> _Instruction_:
Repeat the records in full and exactly, omitting pictures.
-----
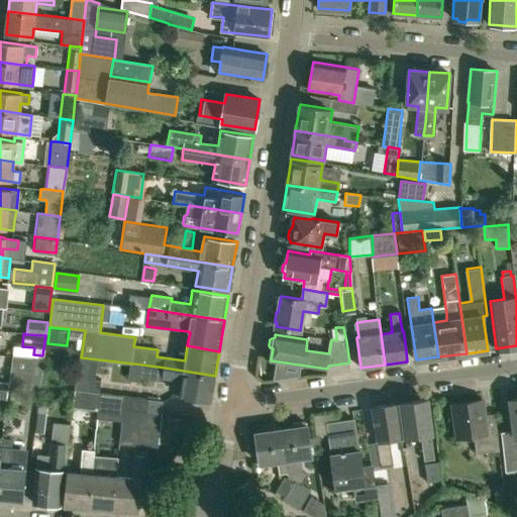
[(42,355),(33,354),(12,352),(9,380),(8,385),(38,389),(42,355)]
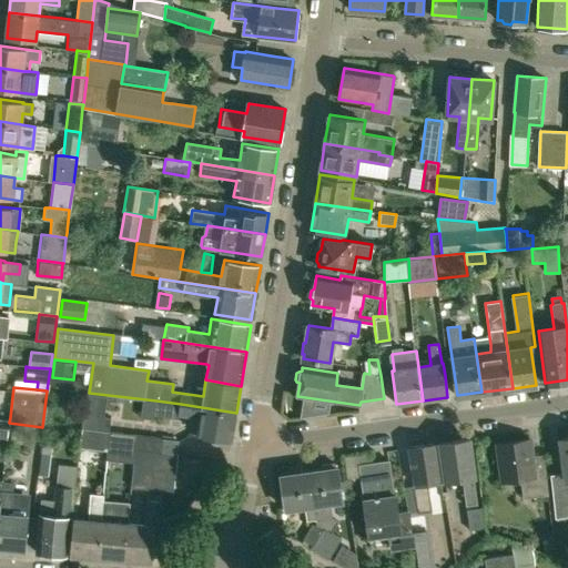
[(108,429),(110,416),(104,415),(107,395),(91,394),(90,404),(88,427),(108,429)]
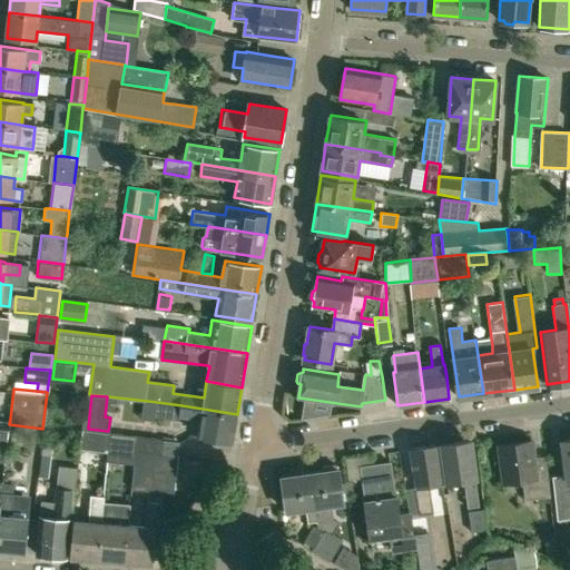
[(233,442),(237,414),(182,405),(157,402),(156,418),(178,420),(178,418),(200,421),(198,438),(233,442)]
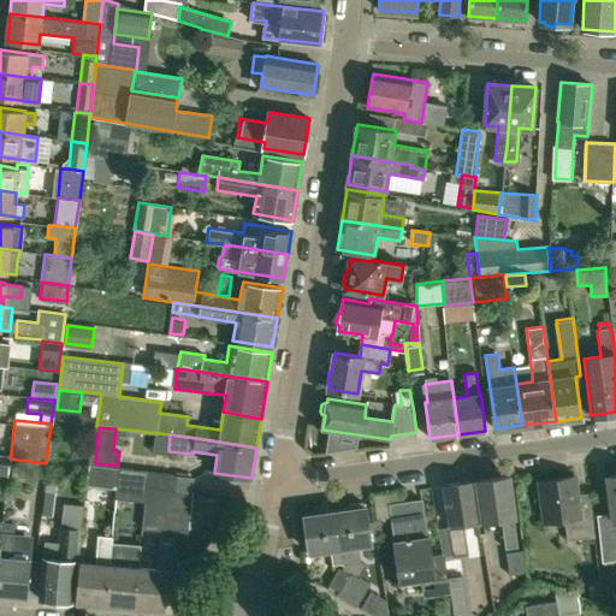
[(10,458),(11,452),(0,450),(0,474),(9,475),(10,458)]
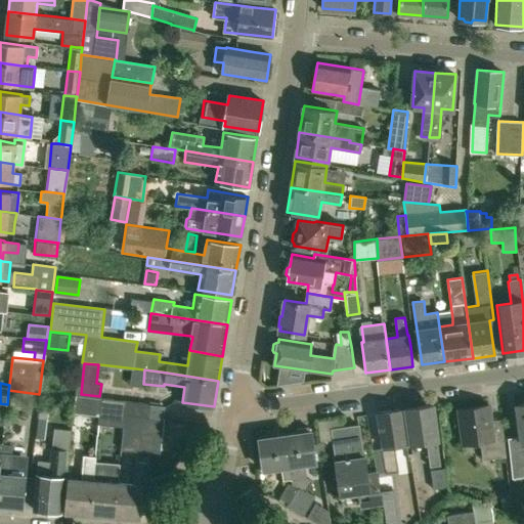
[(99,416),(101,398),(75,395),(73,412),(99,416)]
-----
> _Exercise output_:
[(42,355),(33,354),(12,352),(9,380),(8,385),(38,389),(42,355)]
[(108,429),(110,416),(104,415),(107,395),(91,394),(90,404),(88,427),(108,429)]
[(233,442),(237,414),(182,405),(157,402),(156,418),(178,420),(178,418),(200,421),(198,438),(233,442)]
[(10,458),(11,452),(0,450),(0,474),(9,475),(10,458)]
[(99,416),(101,398),(75,395),(73,412),(99,416)]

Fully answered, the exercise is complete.